EXERCISE OBJECTIVE » From the line containing "(264, 268) = (733, 160): blue" onward to the last line of the data below, copy each line exactly and add nothing.

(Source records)
========================================

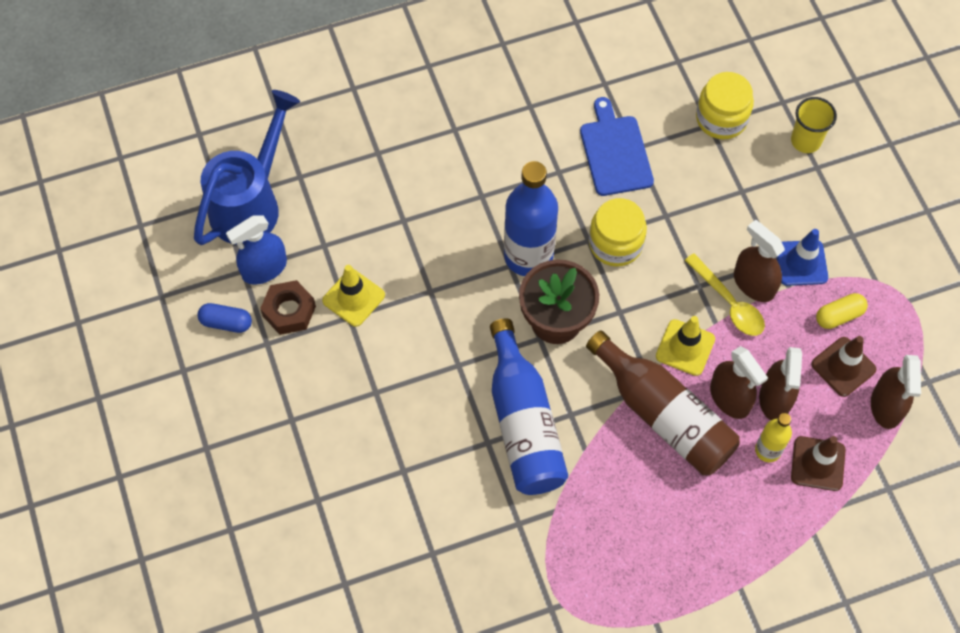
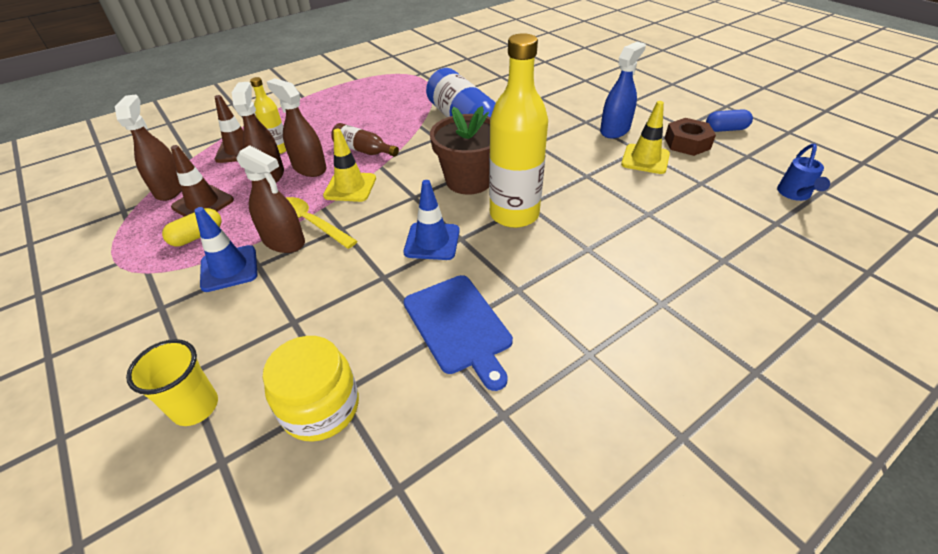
camera: 165 degrees right, 20 degrees down
(251, 203) = (795, 194): blue watering can -> blue watering can, size x0.44
(264, 268) = (733, 160): blue spray bottle -> blue spray bottle (615, 130)
(528, 256) = (514, 214): blue bottle -> yellow bottle
(615, 244) = (432, 241): yellow jar -> blue traffic cone
(663, 415) = (363, 150): brown bottle -> brown bottle, size x0.51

========================================

EXERCISE RESULT »
(264, 268) = (733, 160): blue spray bottle -> blue spray bottle (615, 130)
(528, 256) = (514, 214): blue bottle -> yellow bottle
(615, 244) = (432, 241): yellow jar -> blue traffic cone
(663, 415) = (363, 150): brown bottle -> brown bottle, size x0.51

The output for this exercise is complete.